Update the material from its start through the line containing "at that location.", inclusive, by replacing "document" with "page" and leaving all else unchanged. Omit the pictures from your answer.

(Word and item position data)
******
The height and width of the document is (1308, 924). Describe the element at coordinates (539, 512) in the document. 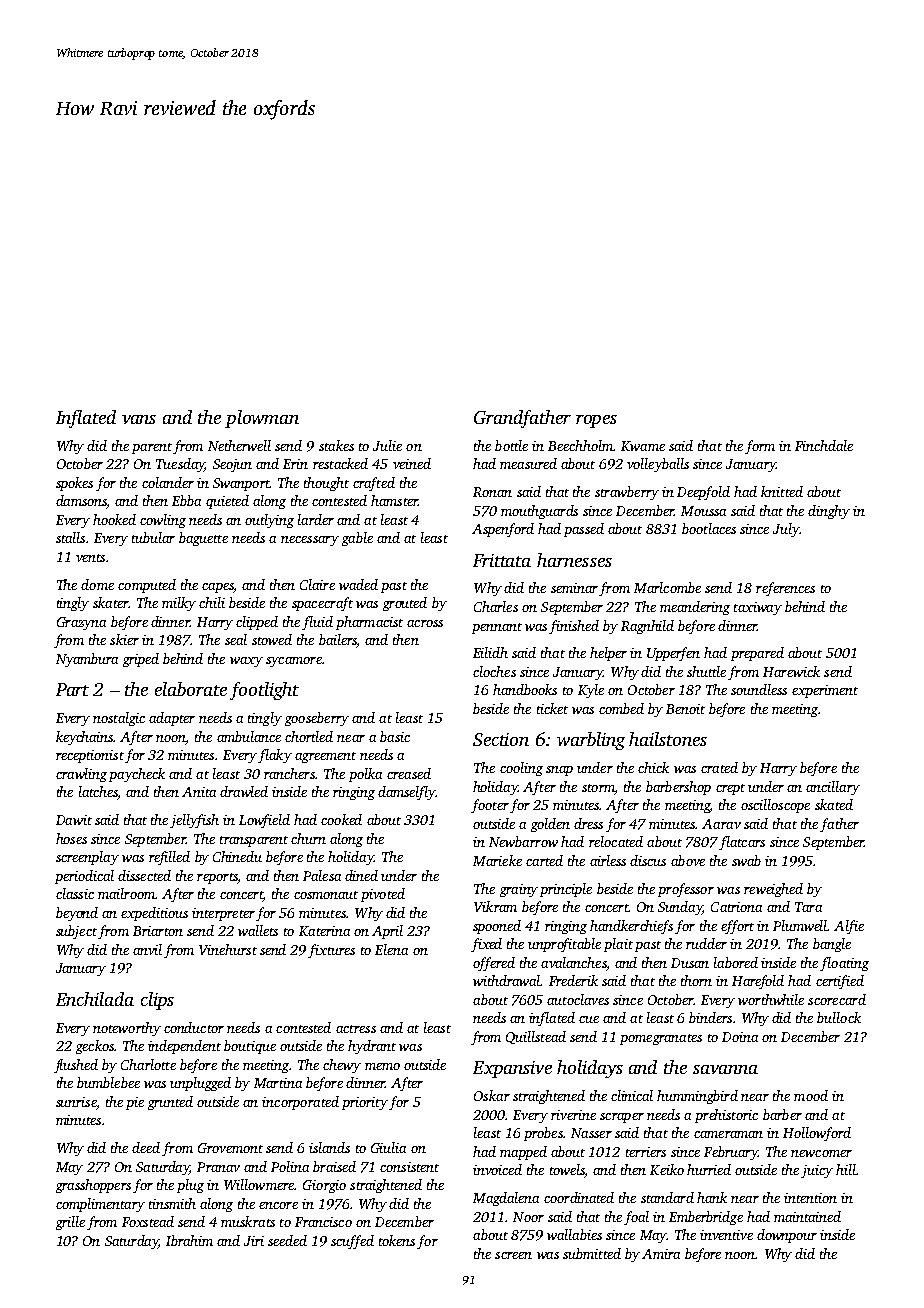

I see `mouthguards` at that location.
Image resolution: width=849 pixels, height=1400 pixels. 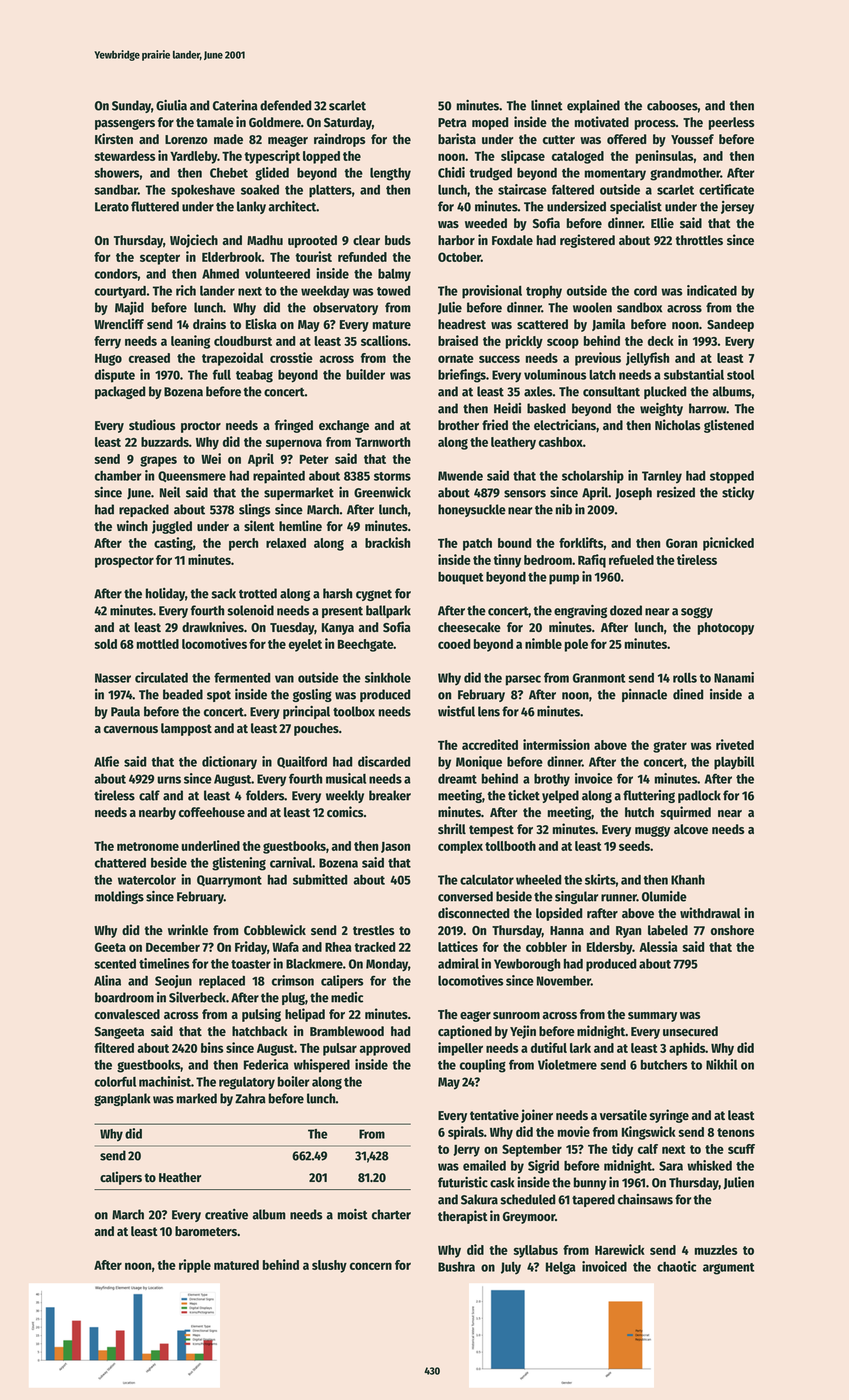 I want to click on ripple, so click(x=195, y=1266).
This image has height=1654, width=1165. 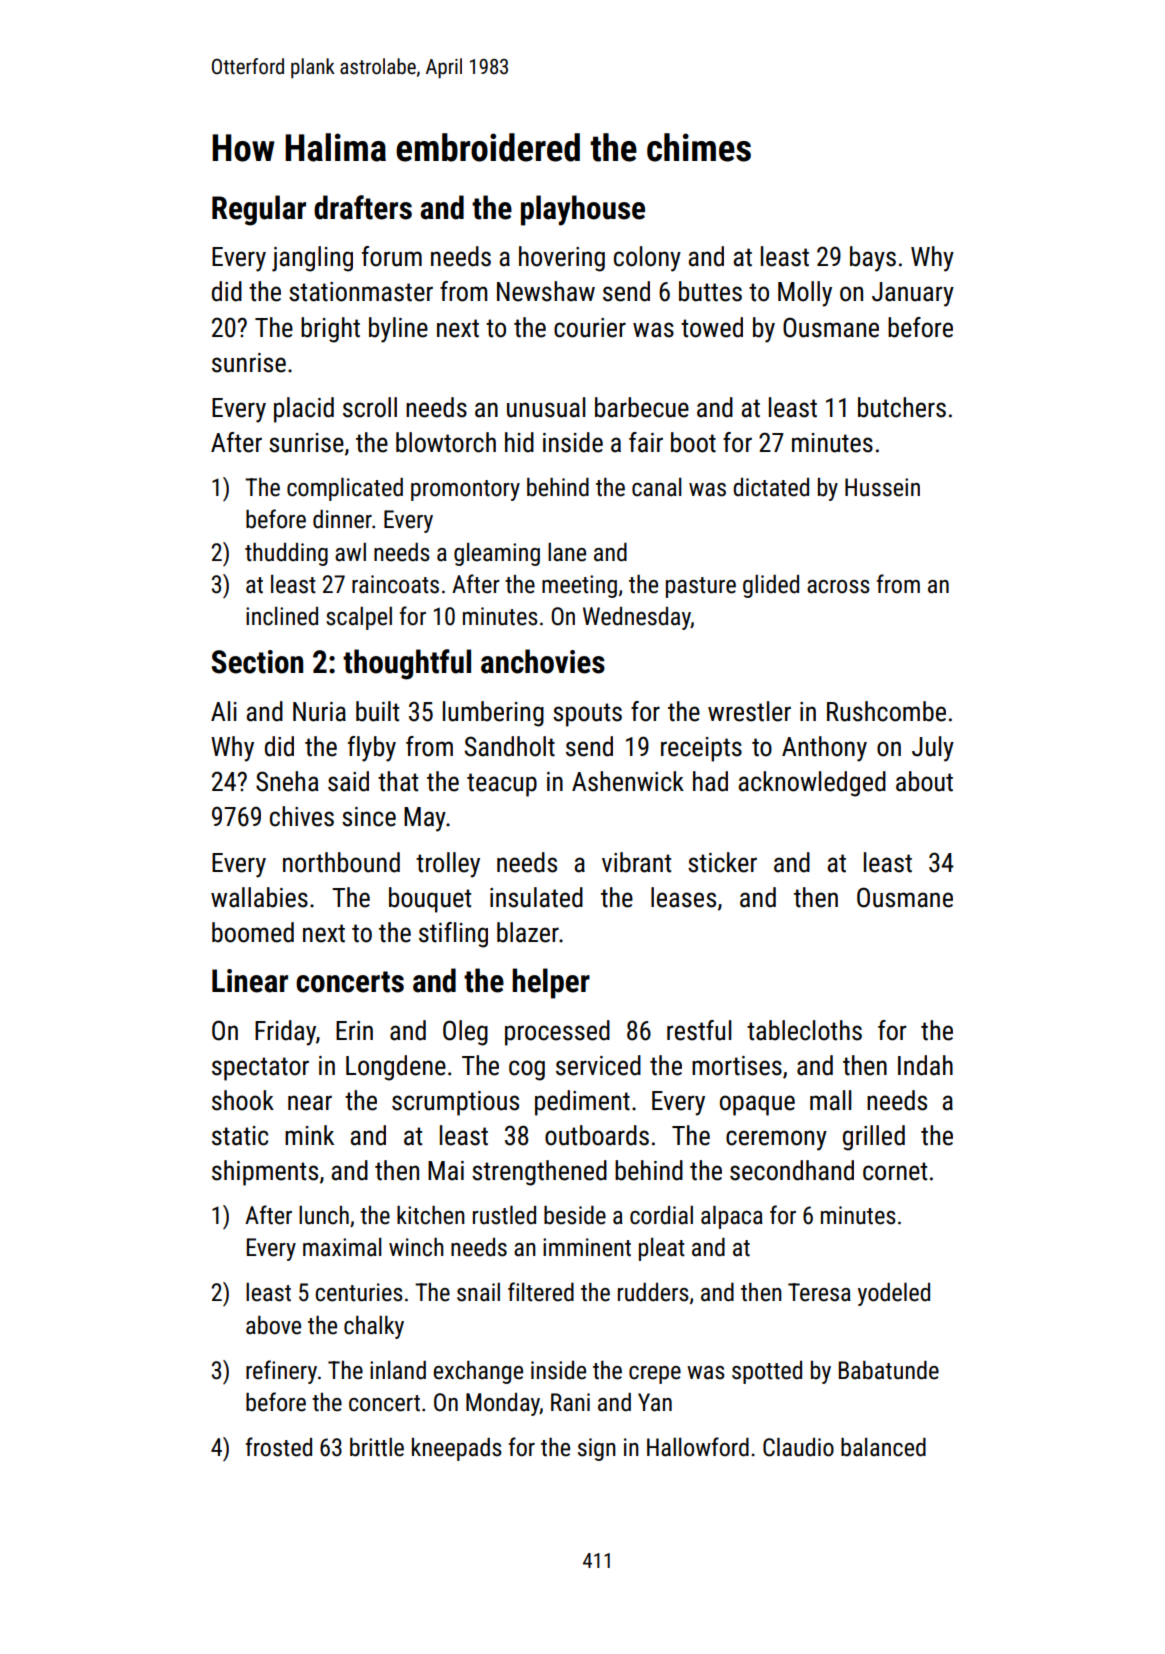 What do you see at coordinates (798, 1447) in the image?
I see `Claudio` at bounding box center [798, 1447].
******
Reply ::
The height and width of the page is (1308, 924). Describe the element at coordinates (539, 512) in the page. 

I see `mouthguards` at that location.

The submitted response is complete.